* WORK ITEM
Only these lines of the data below are wanted: the one with "355, 720, 420>", the one with "333, 765, 344>", and any lines between them, each repeated exactly.

DATASET CONTENT below:

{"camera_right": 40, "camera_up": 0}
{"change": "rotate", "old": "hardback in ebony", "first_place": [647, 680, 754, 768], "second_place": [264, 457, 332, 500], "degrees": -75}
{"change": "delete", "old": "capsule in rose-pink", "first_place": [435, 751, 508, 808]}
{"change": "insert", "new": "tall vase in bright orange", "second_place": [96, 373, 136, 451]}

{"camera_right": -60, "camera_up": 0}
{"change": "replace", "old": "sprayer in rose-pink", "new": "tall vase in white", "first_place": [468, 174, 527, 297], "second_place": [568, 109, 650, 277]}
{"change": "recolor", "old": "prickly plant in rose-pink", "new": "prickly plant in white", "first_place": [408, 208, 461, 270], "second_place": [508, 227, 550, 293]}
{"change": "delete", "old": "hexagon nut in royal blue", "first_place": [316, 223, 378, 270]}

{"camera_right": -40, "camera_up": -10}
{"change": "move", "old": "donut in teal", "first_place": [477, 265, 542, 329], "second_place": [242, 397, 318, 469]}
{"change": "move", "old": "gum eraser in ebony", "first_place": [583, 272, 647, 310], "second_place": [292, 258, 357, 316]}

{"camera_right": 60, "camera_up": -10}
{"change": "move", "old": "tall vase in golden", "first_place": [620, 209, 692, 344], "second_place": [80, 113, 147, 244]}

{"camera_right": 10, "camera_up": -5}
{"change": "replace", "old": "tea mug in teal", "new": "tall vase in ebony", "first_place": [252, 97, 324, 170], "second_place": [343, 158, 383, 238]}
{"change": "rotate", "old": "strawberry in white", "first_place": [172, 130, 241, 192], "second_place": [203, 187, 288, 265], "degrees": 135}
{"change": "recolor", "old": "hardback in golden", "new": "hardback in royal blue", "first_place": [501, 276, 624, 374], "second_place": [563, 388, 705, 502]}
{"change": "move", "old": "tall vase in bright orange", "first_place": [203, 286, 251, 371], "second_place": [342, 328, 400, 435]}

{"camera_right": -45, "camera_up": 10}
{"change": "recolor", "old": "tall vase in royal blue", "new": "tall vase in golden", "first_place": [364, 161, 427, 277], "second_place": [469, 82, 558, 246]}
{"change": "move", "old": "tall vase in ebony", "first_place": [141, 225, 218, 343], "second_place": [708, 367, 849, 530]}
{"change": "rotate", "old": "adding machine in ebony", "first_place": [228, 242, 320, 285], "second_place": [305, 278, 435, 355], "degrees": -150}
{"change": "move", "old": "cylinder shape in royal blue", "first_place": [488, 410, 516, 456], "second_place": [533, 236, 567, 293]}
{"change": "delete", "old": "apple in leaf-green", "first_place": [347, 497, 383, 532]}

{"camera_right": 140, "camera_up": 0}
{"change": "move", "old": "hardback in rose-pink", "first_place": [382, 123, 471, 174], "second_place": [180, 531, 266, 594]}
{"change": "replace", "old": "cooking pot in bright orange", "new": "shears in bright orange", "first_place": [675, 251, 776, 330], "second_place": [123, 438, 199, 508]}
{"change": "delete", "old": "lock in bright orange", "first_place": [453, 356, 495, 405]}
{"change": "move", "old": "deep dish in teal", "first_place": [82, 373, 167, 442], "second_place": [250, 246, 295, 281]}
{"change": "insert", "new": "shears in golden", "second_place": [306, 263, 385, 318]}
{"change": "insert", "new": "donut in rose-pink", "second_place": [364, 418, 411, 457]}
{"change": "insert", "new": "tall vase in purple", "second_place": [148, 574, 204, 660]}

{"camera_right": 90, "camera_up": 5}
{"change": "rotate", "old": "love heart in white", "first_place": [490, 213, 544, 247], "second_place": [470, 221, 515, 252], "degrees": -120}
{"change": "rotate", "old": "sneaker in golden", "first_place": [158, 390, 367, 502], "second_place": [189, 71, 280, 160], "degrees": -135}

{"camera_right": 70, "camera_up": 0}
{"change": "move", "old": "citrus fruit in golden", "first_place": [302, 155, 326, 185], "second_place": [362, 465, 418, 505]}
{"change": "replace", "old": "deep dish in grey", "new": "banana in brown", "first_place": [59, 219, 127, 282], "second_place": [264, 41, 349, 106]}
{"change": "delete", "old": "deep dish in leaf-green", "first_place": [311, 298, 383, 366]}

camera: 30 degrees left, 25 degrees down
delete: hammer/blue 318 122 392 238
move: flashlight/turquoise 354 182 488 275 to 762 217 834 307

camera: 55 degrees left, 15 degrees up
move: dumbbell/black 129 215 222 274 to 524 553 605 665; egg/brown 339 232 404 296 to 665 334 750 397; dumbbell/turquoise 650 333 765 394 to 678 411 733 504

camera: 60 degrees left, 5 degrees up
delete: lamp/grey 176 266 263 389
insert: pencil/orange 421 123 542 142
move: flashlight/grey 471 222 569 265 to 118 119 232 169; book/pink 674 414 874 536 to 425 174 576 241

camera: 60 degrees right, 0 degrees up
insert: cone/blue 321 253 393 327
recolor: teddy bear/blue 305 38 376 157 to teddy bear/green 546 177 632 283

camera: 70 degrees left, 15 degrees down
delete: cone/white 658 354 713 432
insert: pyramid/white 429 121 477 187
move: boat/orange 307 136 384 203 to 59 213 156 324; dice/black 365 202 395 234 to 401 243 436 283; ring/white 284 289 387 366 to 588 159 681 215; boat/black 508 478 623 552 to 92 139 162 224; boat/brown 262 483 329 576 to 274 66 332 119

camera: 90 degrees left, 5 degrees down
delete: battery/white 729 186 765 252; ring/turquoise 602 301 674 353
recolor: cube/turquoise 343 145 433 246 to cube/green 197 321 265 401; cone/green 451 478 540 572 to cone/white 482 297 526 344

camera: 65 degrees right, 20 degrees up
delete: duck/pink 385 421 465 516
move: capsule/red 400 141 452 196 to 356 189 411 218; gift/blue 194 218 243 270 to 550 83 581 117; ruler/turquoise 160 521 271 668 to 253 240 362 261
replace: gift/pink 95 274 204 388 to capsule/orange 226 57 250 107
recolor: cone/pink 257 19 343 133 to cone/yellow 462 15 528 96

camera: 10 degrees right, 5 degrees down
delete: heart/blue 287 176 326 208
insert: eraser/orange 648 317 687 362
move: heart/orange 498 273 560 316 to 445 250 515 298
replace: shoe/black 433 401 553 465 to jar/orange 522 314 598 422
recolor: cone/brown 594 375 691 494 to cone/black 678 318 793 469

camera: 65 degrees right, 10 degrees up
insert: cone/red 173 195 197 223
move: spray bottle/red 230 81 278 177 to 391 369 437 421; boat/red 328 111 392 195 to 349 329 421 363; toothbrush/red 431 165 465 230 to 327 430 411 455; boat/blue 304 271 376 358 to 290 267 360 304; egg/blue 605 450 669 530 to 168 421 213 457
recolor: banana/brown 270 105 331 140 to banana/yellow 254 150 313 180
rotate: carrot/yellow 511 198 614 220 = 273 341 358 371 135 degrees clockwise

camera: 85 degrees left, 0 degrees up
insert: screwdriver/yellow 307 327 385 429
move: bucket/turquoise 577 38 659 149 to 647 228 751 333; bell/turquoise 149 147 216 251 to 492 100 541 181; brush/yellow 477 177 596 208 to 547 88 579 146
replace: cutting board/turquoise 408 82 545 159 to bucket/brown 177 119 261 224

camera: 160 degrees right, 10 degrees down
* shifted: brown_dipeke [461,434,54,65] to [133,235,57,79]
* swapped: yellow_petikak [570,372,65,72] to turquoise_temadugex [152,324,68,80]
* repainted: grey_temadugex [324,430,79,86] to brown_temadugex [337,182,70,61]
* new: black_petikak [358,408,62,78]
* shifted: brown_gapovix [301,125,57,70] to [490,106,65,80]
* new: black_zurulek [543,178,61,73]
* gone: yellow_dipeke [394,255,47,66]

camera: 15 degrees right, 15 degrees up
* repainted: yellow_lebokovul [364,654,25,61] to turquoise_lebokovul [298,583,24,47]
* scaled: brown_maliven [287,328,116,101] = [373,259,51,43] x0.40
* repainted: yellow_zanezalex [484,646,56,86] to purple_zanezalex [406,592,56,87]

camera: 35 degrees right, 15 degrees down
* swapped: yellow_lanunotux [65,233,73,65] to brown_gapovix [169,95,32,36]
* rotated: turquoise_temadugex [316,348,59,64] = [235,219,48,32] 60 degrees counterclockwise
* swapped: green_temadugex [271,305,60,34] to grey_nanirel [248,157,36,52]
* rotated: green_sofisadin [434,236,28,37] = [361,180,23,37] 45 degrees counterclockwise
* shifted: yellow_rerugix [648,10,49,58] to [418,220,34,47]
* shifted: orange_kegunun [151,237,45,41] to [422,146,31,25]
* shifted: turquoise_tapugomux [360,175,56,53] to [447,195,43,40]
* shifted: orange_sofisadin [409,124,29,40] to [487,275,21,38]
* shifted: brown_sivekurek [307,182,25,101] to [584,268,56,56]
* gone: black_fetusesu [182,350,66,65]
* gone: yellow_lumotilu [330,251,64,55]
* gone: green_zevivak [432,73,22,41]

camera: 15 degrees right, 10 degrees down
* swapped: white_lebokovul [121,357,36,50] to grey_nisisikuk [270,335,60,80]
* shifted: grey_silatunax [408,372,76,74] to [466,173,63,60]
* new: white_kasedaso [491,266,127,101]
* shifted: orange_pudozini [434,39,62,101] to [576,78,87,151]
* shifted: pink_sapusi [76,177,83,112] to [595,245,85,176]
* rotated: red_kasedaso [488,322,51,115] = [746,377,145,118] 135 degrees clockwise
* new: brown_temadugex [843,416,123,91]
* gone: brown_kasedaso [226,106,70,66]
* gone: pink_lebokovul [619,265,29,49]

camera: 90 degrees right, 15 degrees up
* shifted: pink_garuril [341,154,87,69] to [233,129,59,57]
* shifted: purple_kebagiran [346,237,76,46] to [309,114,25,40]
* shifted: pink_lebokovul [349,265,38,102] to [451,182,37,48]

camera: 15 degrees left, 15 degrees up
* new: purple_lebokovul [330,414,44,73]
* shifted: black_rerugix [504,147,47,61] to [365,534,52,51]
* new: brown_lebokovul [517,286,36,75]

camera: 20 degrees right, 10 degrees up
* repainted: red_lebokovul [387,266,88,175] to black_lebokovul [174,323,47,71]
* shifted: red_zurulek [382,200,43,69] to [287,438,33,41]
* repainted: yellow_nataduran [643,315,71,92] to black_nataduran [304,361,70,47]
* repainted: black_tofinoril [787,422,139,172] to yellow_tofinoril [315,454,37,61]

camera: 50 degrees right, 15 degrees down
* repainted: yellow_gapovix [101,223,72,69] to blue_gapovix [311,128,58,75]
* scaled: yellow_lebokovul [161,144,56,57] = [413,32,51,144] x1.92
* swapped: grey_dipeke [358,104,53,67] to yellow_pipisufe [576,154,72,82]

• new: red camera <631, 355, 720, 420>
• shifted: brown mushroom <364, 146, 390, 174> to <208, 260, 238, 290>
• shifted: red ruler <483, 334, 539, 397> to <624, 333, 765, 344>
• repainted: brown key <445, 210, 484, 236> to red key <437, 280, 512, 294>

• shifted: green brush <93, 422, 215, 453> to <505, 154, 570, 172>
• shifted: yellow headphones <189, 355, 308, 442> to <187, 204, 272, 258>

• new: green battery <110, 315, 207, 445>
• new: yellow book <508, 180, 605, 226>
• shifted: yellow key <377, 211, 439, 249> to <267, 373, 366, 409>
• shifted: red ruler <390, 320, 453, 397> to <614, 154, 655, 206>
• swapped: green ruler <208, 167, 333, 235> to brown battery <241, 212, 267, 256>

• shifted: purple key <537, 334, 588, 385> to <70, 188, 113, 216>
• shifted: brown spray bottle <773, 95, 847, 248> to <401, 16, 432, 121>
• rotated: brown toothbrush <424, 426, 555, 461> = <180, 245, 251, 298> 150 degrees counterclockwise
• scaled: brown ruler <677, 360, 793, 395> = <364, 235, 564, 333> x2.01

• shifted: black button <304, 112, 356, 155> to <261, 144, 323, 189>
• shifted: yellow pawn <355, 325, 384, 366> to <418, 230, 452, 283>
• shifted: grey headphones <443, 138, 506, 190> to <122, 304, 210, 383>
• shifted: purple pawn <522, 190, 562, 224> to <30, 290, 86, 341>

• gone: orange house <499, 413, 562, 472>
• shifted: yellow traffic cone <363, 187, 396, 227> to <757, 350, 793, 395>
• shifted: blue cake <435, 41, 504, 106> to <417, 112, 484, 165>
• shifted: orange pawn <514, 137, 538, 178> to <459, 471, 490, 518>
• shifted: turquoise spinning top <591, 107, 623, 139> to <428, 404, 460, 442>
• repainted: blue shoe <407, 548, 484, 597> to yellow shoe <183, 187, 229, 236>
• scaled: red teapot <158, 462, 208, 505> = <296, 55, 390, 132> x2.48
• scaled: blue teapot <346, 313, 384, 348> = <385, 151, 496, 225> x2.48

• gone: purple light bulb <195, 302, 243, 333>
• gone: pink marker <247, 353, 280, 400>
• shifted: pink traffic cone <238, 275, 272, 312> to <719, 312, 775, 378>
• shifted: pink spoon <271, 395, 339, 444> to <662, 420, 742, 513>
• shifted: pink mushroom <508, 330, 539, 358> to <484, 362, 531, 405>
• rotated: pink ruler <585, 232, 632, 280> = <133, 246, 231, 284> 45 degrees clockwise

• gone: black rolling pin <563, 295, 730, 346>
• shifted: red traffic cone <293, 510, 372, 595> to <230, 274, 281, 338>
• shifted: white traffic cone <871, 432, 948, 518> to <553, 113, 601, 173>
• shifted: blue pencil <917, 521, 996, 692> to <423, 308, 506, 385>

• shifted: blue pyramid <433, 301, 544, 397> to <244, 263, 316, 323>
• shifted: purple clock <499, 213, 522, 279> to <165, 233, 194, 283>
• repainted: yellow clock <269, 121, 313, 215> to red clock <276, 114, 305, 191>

End of DATASET CONTENT.

* EXERCISE OUTPUT
• new: red camera <631, 355, 720, 420>
• shifted: brown mushroom <364, 146, 390, 174> to <208, 260, 238, 290>
• shifted: red ruler <483, 334, 539, 397> to <624, 333, 765, 344>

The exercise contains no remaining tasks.